Work order =
Entries follow. Give back exactly the lines starting at the one containing "black phone: 2 -> 4" and ending at the one containing "blue cube: 2 -> 1", and no other lines.

Scene change data:
=== Begin Enclosure ===

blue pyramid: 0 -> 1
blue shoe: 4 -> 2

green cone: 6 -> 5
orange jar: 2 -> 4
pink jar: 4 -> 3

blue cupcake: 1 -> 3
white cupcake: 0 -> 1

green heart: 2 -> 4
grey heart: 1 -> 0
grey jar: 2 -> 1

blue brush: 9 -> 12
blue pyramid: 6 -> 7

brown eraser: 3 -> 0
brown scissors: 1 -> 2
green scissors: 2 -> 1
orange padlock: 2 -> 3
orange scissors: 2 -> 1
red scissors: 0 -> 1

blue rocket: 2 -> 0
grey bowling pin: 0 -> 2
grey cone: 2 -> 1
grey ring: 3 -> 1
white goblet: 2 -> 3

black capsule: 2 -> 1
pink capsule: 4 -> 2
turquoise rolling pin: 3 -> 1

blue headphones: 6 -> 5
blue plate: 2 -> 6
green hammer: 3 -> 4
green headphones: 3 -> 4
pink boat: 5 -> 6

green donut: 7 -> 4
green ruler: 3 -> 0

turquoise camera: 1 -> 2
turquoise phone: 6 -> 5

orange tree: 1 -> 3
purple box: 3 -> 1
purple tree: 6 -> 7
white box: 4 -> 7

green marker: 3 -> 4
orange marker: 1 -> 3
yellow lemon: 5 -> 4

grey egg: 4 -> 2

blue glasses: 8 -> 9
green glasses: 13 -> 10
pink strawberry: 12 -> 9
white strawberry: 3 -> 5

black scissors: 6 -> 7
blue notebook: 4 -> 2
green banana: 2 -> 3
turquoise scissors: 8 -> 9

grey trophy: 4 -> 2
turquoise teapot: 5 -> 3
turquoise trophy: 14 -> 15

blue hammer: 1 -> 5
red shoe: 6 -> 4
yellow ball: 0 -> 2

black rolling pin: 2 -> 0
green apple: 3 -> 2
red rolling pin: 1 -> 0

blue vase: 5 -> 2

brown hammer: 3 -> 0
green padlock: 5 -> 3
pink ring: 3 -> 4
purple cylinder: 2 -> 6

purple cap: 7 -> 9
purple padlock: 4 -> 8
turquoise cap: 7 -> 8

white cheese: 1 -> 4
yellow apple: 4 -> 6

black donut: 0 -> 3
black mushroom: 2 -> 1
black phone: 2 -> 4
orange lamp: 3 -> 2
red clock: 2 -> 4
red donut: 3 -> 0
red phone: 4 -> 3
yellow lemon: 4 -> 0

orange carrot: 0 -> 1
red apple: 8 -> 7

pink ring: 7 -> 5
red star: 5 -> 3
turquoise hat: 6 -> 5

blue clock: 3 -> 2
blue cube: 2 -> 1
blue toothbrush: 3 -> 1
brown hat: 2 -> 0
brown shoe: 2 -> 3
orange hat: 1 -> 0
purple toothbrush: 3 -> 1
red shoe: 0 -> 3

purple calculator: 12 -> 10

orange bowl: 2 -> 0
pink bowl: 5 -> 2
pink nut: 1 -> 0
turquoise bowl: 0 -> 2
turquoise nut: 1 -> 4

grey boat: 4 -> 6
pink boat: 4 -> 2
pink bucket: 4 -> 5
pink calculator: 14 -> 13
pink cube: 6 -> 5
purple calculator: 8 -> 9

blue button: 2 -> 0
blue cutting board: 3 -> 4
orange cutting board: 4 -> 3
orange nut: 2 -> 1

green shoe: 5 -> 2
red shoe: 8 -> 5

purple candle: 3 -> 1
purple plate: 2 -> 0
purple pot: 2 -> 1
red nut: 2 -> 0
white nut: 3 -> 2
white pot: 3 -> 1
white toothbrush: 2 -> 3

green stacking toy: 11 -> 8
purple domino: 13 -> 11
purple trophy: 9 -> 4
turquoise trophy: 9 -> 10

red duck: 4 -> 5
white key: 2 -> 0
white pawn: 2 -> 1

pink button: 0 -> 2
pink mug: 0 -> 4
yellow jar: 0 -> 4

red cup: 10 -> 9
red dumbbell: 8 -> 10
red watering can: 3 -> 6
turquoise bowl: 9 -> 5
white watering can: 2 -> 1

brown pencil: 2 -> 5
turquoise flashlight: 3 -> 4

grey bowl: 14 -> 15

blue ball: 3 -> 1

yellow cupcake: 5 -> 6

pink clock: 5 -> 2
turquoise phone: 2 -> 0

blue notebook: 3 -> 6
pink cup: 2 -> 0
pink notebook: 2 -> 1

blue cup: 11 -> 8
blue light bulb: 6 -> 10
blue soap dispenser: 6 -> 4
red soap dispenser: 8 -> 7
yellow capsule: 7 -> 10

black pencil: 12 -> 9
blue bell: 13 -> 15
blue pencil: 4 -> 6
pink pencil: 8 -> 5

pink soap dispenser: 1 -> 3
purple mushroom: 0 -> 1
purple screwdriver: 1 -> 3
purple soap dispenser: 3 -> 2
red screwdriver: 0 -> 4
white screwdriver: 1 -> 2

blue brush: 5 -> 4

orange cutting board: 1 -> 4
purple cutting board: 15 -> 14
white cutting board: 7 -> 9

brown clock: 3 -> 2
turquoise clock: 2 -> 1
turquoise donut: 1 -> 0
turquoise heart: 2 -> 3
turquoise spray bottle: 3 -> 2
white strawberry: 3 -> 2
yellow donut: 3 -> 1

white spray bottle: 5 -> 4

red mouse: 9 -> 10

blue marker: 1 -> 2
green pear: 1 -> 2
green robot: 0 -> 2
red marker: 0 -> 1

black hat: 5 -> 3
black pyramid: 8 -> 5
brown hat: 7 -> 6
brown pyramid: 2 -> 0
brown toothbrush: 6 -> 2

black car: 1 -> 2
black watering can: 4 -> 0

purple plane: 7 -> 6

=== End Enclosure ===

Solution =
black phone: 2 -> 4
orange lamp: 3 -> 2
red clock: 2 -> 4
red donut: 3 -> 0
red phone: 4 -> 3
yellow lemon: 4 -> 0

orange carrot: 0 -> 1
red apple: 8 -> 7

pink ring: 7 -> 5
red star: 5 -> 3
turquoise hat: 6 -> 5

blue clock: 3 -> 2
blue cube: 2 -> 1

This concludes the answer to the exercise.